**TRY IT**
Of all the lines below, output only those starting at the one with "POT: 10k -> 100k" and ending at the one with "BUTTON1 pin SIG: A4 -> TX", both ends included, exactly as written.

══ DATA SHOWN ══

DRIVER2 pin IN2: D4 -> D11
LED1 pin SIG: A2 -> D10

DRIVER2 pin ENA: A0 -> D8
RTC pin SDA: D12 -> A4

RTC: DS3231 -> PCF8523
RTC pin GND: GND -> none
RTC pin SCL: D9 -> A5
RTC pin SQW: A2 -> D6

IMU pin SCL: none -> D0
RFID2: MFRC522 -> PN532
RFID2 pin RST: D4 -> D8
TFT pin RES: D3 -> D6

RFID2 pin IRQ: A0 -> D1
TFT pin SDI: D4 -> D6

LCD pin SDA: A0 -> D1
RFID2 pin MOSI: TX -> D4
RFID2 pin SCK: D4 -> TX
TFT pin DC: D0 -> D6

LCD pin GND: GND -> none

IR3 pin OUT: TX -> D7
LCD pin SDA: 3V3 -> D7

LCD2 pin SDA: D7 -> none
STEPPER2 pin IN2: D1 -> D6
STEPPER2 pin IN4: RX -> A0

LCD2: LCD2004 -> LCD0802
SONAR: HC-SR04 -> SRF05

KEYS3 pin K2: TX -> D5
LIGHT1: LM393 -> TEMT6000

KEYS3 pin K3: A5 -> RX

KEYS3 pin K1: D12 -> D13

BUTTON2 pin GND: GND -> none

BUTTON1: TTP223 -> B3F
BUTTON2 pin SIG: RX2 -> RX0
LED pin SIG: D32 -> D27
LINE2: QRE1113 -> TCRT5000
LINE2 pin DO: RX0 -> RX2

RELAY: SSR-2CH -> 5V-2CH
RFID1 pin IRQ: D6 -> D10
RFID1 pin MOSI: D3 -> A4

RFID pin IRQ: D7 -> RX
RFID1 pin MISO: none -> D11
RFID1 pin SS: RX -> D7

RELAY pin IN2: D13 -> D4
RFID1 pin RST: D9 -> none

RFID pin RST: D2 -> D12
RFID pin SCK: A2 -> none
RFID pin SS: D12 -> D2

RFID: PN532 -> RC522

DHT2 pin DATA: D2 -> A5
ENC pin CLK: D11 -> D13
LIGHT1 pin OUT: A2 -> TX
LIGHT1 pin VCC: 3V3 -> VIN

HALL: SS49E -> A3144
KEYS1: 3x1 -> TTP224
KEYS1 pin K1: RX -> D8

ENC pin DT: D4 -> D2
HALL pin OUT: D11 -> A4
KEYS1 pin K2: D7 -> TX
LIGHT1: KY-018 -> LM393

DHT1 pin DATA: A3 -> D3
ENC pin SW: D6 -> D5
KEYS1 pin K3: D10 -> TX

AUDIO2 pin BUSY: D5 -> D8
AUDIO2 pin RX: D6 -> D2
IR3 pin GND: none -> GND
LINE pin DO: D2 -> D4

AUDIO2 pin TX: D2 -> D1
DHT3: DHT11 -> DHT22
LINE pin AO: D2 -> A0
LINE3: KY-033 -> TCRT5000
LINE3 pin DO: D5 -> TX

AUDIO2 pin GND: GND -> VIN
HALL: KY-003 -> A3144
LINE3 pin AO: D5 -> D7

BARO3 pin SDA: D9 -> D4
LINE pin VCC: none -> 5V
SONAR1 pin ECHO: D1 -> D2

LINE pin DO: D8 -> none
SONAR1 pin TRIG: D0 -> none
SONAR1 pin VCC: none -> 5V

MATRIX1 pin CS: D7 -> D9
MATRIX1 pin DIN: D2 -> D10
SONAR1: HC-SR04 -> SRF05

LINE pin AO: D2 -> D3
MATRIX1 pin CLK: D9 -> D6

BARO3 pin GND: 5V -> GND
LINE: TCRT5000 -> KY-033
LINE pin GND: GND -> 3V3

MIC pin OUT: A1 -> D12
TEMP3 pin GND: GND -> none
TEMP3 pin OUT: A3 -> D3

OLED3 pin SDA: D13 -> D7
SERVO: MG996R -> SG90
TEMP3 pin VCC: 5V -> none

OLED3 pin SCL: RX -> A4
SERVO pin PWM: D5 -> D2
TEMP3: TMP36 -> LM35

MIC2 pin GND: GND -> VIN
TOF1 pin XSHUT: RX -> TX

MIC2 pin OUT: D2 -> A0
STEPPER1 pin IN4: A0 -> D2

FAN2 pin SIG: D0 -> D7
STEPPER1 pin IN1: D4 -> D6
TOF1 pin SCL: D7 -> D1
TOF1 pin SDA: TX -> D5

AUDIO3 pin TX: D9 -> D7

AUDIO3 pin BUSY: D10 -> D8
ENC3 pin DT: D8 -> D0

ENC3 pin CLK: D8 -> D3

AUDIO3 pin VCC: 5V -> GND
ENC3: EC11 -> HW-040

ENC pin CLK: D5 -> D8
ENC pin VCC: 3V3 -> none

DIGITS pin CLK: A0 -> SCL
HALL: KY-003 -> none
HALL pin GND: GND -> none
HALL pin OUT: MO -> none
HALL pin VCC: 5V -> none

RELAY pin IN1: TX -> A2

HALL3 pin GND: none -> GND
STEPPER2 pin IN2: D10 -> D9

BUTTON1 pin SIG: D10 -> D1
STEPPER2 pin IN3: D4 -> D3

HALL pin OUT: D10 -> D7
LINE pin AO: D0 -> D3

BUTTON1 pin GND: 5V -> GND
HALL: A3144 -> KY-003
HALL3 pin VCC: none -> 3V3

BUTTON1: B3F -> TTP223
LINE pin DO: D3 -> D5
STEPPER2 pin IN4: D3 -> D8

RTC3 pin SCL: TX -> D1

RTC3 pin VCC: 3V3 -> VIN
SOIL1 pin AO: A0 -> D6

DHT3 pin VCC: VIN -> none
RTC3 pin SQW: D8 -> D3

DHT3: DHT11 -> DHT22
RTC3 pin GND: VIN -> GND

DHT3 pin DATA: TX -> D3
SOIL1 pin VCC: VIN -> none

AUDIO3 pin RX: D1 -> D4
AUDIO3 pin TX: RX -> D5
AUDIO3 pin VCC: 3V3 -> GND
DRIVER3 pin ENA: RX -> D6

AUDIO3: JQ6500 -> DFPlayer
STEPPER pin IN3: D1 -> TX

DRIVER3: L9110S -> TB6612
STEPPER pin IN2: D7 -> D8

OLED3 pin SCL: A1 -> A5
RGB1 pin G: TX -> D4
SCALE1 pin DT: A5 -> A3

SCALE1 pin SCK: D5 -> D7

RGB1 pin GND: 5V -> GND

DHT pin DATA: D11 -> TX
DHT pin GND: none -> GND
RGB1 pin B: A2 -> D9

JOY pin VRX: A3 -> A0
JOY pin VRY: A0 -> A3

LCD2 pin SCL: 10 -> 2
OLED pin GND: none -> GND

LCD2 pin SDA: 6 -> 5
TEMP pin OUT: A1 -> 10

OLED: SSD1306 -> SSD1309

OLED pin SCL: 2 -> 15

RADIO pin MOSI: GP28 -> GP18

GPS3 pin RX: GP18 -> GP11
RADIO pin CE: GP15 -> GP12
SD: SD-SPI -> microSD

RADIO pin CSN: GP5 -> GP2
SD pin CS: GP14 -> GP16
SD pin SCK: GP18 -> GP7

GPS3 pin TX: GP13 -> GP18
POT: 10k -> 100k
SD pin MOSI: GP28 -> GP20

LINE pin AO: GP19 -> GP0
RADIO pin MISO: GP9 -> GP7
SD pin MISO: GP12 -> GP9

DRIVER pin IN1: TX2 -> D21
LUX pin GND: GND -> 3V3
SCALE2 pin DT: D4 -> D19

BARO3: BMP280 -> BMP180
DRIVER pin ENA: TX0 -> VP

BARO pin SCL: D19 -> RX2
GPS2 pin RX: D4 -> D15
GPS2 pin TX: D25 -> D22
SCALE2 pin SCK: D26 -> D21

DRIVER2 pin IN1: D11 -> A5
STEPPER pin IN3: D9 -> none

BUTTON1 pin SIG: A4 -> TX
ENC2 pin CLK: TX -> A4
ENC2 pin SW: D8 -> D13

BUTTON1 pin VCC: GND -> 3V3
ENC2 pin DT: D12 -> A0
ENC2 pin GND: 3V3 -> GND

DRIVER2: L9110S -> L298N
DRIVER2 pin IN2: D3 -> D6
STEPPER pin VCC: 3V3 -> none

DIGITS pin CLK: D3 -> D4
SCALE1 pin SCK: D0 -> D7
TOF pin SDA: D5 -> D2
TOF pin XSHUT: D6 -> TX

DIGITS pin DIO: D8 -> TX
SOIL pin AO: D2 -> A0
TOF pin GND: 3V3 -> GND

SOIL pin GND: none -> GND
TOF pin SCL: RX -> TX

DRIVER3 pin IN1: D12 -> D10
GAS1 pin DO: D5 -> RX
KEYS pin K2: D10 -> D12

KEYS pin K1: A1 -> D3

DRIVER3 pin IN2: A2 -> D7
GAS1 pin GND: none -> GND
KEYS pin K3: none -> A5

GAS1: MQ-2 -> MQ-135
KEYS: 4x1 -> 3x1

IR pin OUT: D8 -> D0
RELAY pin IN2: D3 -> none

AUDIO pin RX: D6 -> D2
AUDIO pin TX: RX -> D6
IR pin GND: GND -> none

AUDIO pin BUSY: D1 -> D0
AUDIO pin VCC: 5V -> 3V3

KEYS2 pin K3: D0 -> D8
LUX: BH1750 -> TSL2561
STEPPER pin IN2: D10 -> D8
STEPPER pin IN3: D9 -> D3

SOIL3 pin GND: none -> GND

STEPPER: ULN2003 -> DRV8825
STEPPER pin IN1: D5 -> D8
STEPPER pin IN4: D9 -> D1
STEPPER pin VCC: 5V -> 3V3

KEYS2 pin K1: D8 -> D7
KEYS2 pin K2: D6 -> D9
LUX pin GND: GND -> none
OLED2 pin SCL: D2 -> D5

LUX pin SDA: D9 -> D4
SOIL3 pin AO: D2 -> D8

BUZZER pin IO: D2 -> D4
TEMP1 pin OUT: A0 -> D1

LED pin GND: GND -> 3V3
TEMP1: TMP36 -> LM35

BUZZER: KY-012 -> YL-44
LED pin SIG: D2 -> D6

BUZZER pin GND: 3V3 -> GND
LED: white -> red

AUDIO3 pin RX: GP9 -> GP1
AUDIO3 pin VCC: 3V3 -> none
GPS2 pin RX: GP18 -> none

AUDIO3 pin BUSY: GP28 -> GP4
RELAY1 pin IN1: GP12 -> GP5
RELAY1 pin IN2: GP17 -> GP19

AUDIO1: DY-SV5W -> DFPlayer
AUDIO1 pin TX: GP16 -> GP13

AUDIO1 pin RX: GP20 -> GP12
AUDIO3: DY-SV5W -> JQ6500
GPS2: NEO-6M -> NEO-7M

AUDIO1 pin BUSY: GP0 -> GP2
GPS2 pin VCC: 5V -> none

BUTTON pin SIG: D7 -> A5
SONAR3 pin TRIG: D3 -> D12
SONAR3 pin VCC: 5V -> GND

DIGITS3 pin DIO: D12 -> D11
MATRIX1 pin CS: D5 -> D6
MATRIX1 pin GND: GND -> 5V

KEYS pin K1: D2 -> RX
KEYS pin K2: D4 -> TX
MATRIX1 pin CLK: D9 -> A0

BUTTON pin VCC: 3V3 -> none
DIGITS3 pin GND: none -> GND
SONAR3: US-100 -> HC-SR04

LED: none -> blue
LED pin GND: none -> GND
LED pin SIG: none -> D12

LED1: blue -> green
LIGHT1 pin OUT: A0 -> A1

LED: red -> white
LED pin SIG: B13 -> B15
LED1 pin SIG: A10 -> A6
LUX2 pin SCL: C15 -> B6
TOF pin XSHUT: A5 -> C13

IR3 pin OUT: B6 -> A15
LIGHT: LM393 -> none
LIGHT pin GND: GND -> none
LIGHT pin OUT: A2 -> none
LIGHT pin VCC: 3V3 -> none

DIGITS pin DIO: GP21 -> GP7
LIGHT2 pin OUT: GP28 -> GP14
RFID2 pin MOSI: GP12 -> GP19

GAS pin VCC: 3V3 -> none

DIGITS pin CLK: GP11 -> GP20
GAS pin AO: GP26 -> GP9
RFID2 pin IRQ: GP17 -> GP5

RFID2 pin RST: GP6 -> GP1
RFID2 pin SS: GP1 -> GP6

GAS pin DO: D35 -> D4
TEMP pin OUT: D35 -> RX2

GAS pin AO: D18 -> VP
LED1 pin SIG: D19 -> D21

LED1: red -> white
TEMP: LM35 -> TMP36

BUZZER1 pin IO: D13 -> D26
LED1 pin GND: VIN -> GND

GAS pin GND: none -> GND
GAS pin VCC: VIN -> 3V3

═══

**SOLUTION TO THE PROBLEM**
POT: 10k -> 100k
SD pin MOSI: GP28 -> GP20

LINE pin AO: GP19 -> GP0
RADIO pin MISO: GP9 -> GP7
SD pin MISO: GP12 -> GP9

DRIVER pin IN1: TX2 -> D21
LUX pin GND: GND -> 3V3
SCALE2 pin DT: D4 -> D19

BARO3: BMP280 -> BMP180
DRIVER pin ENA: TX0 -> VP

BARO pin SCL: D19 -> RX2
GPS2 pin RX: D4 -> D15
GPS2 pin TX: D25 -> D22
SCALE2 pin SCK: D26 -> D21

DRIVER2 pin IN1: D11 -> A5
STEPPER pin IN3: D9 -> none

BUTTON1 pin SIG: A4 -> TX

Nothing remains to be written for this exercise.